• [TASK TO COMPLETE]:
From the line with "white brush: 3 -> 0" to the line with "white pyramid: 1 -> 2", retype every line exactly, including those two, and leave out the rest of the data below.

• [DATA TO USE]:
###

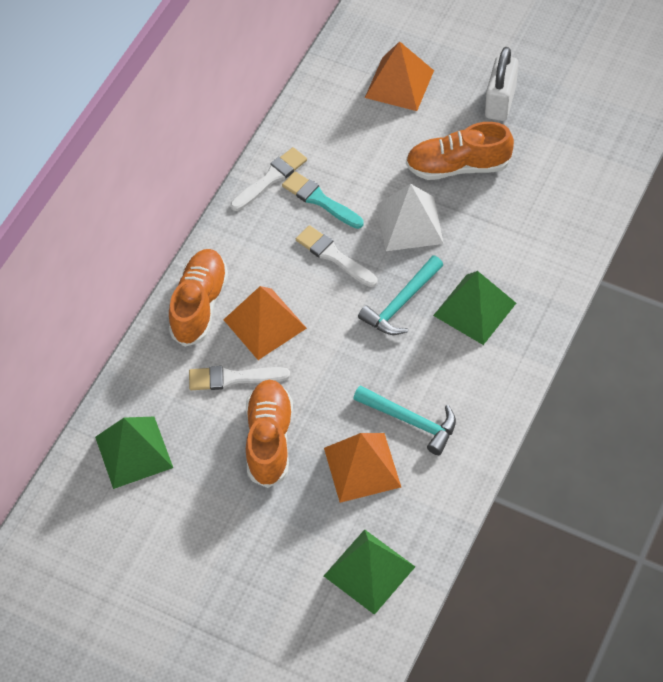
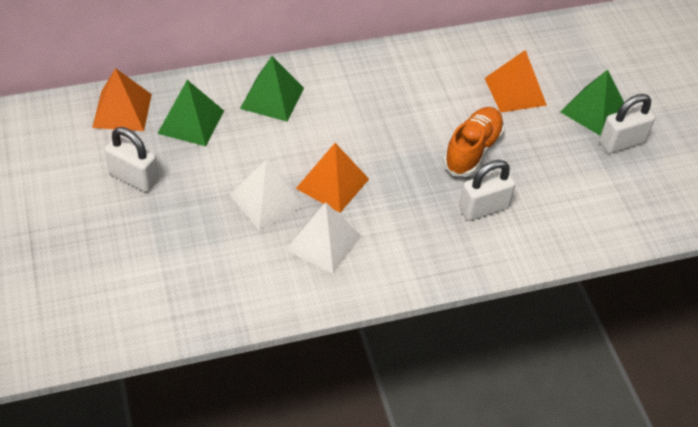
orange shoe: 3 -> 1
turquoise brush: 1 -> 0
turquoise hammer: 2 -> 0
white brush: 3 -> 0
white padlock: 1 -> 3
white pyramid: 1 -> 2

###

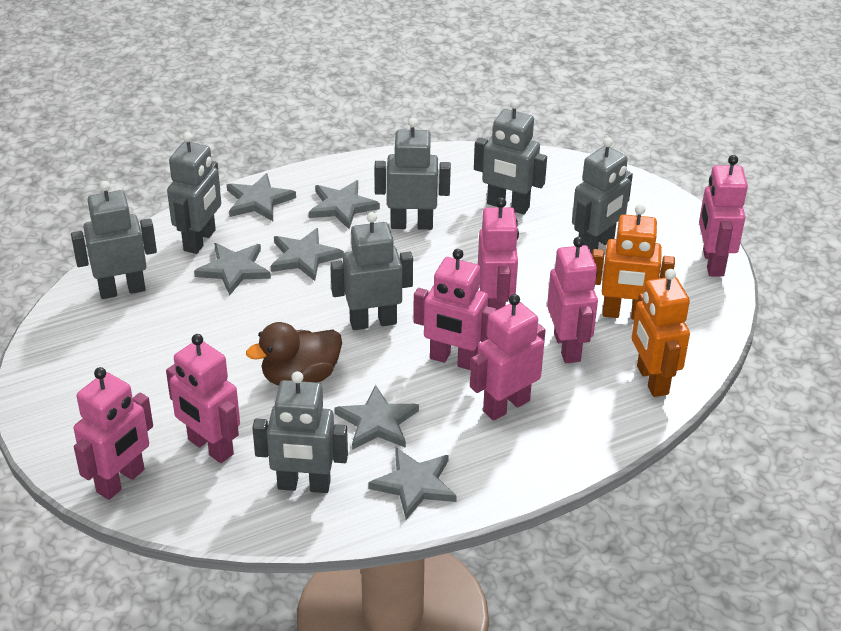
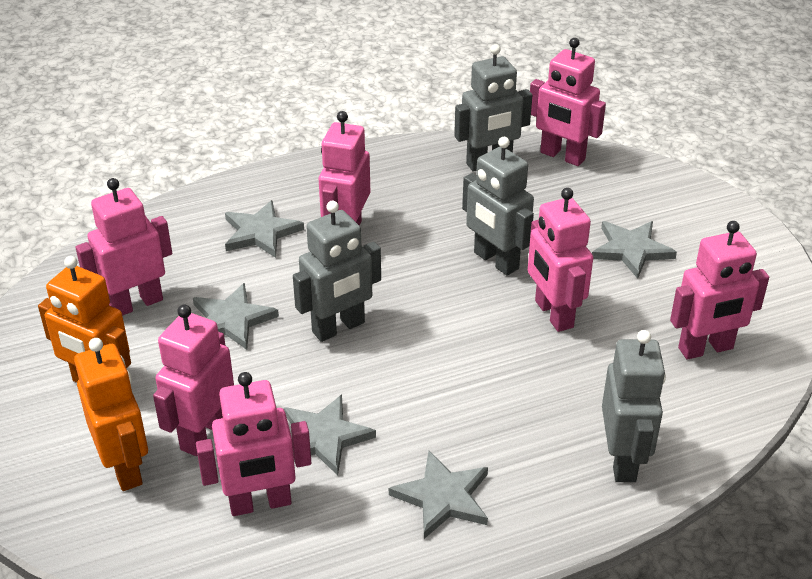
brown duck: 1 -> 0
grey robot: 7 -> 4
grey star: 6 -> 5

###

• [YOUR RESPONSE]:
white brush: 3 -> 0
white padlock: 1 -> 3
white pyramid: 1 -> 2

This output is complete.